> WHAT THE TASK ASKS
Reproduce each of the following items verbatim, with no changes of any kind.

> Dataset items
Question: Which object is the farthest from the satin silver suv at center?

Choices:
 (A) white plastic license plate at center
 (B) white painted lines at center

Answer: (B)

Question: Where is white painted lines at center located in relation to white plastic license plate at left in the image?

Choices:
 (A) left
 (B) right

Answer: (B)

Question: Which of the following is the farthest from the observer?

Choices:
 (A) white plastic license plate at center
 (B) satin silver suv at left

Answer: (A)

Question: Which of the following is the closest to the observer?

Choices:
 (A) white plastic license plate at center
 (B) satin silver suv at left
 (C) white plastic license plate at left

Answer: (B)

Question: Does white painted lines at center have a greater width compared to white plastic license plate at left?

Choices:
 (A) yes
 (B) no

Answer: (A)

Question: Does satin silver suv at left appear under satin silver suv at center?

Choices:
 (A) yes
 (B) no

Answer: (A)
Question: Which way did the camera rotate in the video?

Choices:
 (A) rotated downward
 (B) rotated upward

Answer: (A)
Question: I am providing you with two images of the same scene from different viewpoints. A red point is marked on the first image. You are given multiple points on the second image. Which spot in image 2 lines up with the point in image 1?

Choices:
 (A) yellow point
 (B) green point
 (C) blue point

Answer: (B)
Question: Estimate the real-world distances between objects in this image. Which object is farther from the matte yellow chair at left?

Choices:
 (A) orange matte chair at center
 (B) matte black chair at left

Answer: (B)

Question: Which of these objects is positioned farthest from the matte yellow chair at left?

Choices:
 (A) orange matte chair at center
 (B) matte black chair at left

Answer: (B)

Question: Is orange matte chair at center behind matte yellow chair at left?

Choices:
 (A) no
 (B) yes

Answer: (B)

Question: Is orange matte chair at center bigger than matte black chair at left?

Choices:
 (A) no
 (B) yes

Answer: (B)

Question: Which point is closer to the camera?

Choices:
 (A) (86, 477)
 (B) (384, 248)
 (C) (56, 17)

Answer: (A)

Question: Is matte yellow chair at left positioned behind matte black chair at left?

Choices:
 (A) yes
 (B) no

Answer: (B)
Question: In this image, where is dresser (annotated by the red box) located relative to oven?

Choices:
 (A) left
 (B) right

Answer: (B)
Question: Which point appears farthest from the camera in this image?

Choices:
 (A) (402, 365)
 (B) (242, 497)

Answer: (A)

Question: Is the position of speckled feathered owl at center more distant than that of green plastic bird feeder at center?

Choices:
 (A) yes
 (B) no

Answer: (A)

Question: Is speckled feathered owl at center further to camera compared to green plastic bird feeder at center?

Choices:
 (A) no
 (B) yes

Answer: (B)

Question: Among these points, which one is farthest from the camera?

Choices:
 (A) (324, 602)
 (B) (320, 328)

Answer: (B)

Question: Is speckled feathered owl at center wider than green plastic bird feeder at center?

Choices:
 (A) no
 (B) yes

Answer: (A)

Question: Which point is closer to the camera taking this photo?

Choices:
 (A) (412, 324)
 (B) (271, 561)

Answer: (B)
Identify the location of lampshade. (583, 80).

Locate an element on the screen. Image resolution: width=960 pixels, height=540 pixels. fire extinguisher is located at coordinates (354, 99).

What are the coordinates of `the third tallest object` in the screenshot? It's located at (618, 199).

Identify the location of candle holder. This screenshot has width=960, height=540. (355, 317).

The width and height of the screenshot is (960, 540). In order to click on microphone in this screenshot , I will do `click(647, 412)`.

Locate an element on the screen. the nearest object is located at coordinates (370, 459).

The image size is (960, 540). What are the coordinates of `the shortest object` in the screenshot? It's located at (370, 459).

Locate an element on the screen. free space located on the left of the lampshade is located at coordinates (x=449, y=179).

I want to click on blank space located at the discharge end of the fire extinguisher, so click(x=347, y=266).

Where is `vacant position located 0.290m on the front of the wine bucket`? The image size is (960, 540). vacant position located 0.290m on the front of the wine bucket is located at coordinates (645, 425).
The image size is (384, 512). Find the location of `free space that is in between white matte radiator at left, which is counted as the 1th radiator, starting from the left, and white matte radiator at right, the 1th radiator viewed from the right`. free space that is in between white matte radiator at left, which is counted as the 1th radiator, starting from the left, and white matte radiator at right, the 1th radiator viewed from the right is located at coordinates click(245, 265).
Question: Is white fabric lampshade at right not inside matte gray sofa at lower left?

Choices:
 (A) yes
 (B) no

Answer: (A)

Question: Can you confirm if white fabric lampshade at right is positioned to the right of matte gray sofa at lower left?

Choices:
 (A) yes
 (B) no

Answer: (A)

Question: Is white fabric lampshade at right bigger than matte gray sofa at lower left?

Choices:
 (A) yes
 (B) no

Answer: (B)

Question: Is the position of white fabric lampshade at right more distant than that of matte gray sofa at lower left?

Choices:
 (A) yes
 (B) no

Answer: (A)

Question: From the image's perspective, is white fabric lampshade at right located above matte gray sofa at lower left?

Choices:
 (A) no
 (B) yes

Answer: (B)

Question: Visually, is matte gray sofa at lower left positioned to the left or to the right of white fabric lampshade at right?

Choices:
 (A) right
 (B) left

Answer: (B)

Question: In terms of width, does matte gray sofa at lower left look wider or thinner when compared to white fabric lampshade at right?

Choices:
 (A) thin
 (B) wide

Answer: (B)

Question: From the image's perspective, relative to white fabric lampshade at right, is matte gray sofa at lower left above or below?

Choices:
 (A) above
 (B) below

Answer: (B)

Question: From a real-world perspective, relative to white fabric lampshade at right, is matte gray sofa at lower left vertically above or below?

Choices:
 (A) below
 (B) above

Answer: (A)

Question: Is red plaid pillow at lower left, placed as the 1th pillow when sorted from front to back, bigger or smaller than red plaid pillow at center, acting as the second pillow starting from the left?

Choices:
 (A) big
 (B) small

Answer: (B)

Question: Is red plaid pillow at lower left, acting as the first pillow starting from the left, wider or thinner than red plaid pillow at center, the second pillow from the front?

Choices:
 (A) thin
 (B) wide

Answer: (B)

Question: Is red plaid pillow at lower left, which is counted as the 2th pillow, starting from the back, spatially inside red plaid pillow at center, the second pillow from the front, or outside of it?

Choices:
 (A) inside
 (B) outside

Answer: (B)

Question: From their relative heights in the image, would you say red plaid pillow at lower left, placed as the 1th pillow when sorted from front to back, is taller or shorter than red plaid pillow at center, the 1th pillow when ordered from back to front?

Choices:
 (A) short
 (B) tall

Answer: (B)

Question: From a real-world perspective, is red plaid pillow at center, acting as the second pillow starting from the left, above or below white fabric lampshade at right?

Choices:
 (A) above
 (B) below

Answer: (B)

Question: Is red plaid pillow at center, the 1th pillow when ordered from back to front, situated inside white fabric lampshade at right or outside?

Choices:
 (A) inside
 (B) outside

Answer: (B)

> RIGHT ANSWER
Question: Which object is the farthest from the satin silver suv at center?

Choices:
 (A) white plastic license plate at center
 (B) white painted lines at center

Answer: (B)

Question: Where is white painted lines at center located in relation to white plastic license plate at left in the image?

Choices:
 (A) left
 (B) right

Answer: (B)

Question: Which of the following is the farthest from the observer?

Choices:
 (A) white plastic license plate at center
 (B) satin silver suv at left

Answer: (A)

Question: Which of the following is the closest to the observer?

Choices:
 (A) white plastic license plate at center
 (B) satin silver suv at left
 (C) white plastic license plate at left

Answer: (B)

Question: Does white painted lines at center have a greater width compared to white plastic license plate at left?

Choices:
 (A) yes
 (B) no

Answer: (A)

Question: Does satin silver suv at left appear under satin silver suv at center?

Choices:
 (A) yes
 (B) no

Answer: (A)
Question: Which way did the camera rotate in the video?

Choices:
 (A) rotated downward
 (B) rotated upward

Answer: (A)
Question: I am providing you with two images of the same scene from different viewpoints. A red point is marked on the first image. You are given multiple points on the second image. Which spot in image 2 lines up with the point in image 1?

Choices:
 (A) yellow point
 (B) green point
 (C) blue point

Answer: (B)
Question: Estimate the real-world distances between objects in this image. Which object is farther from the matte yellow chair at left?

Choices:
 (A) orange matte chair at center
 (B) matte black chair at left

Answer: (B)

Question: Which of these objects is positioned farthest from the matte yellow chair at left?

Choices:
 (A) orange matte chair at center
 (B) matte black chair at left

Answer: (B)

Question: Is orange matte chair at center behind matte yellow chair at left?

Choices:
 (A) no
 (B) yes

Answer: (B)

Question: Is orange matte chair at center bigger than matte black chair at left?

Choices:
 (A) no
 (B) yes

Answer: (B)

Question: Which point is closer to the camera?

Choices:
 (A) (86, 477)
 (B) (384, 248)
 (C) (56, 17)

Answer: (A)

Question: Is matte yellow chair at left positioned behind matte black chair at left?

Choices:
 (A) yes
 (B) no

Answer: (B)
Question: In this image, where is dresser (annotated by the red box) located relative to oven?

Choices:
 (A) left
 (B) right

Answer: (B)
Question: Which point appears farthest from the camera in this image?

Choices:
 (A) (402, 365)
 (B) (242, 497)

Answer: (A)

Question: Is the position of speckled feathered owl at center more distant than that of green plastic bird feeder at center?

Choices:
 (A) yes
 (B) no

Answer: (A)

Question: Is speckled feathered owl at center further to camera compared to green plastic bird feeder at center?

Choices:
 (A) no
 (B) yes

Answer: (B)

Question: Among these points, which one is farthest from the camera?

Choices:
 (A) (324, 602)
 (B) (320, 328)

Answer: (B)

Question: Is speckled feathered owl at center wider than green plastic bird feeder at center?

Choices:
 (A) no
 (B) yes

Answer: (A)

Question: Which point is closer to the camera taking this photo?

Choices:
 (A) (412, 324)
 (B) (271, 561)

Answer: (B)
Identify the location of lampshade. (583, 80).

Locate an element on the screen. Image resolution: width=960 pixels, height=540 pixels. fire extinguisher is located at coordinates (354, 99).

What are the coordinates of `the third tallest object` in the screenshot? It's located at (618, 199).

Identify the location of candle holder. This screenshot has width=960, height=540. (355, 317).

The width and height of the screenshot is (960, 540). In order to click on microphone in this screenshot , I will do `click(647, 412)`.

Locate an element on the screen. the nearest object is located at coordinates (370, 459).

The image size is (960, 540). What are the coordinates of `the shortest object` in the screenshot? It's located at (370, 459).

Locate an element on the screen. free space located on the left of the lampshade is located at coordinates (x=449, y=179).

I want to click on blank space located at the discharge end of the fire extinguisher, so click(x=347, y=266).

Where is `vacant position located 0.290m on the front of the wine bucket`? The image size is (960, 540). vacant position located 0.290m on the front of the wine bucket is located at coordinates (645, 425).
The image size is (384, 512). Find the location of `free space that is in between white matte radiator at left, which is counted as the 1th radiator, starting from the left, and white matte radiator at right, the 1th radiator viewed from the right`. free space that is in between white matte radiator at left, which is counted as the 1th radiator, starting from the left, and white matte radiator at right, the 1th radiator viewed from the right is located at coordinates click(245, 265).
Question: Is white fabric lampshade at right not inside matte gray sofa at lower left?

Choices:
 (A) yes
 (B) no

Answer: (A)

Question: Can you confirm if white fabric lampshade at right is positioned to the right of matte gray sofa at lower left?

Choices:
 (A) yes
 (B) no

Answer: (A)

Question: Is white fabric lampshade at right bigger than matte gray sofa at lower left?

Choices:
 (A) yes
 (B) no

Answer: (B)

Question: Is the position of white fabric lampshade at right more distant than that of matte gray sofa at lower left?

Choices:
 (A) yes
 (B) no

Answer: (A)

Question: From the image's perspective, is white fabric lampshade at right located above matte gray sofa at lower left?

Choices:
 (A) no
 (B) yes

Answer: (B)

Question: Visually, is matte gray sofa at lower left positioned to the left or to the right of white fabric lampshade at right?

Choices:
 (A) right
 (B) left

Answer: (B)

Question: In terms of width, does matte gray sofa at lower left look wider or thinner when compared to white fabric lampshade at right?

Choices:
 (A) thin
 (B) wide

Answer: (B)

Question: From the image's perspective, relative to white fabric lampshade at right, is matte gray sofa at lower left above or below?

Choices:
 (A) above
 (B) below

Answer: (B)

Question: From a real-world perspective, relative to white fabric lampshade at right, is matte gray sofa at lower left vertically above or below?

Choices:
 (A) below
 (B) above

Answer: (A)

Question: Is red plaid pillow at lower left, placed as the 1th pillow when sorted from front to back, bigger or smaller than red plaid pillow at center, acting as the second pillow starting from the left?

Choices:
 (A) big
 (B) small

Answer: (B)

Question: Is red plaid pillow at lower left, acting as the first pillow starting from the left, wider or thinner than red plaid pillow at center, the second pillow from the front?

Choices:
 (A) thin
 (B) wide

Answer: (B)

Question: Is red plaid pillow at lower left, which is counted as the 2th pillow, starting from the back, spatially inside red plaid pillow at center, the second pillow from the front, or outside of it?

Choices:
 (A) inside
 (B) outside

Answer: (B)

Question: From their relative heights in the image, would you say red plaid pillow at lower left, placed as the 1th pillow when sorted from front to back, is taller or shorter than red plaid pillow at center, the 1th pillow when ordered from back to front?

Choices:
 (A) short
 (B) tall

Answer: (B)

Question: From a real-world perspective, is red plaid pillow at center, acting as the second pillow starting from the left, above or below white fabric lampshade at right?

Choices:
 (A) above
 (B) below

Answer: (B)

Question: Is red plaid pillow at center, the 1th pillow when ordered from back to front, situated inside white fabric lampshade at right or outside?

Choices:
 (A) inside
 (B) outside

Answer: (B)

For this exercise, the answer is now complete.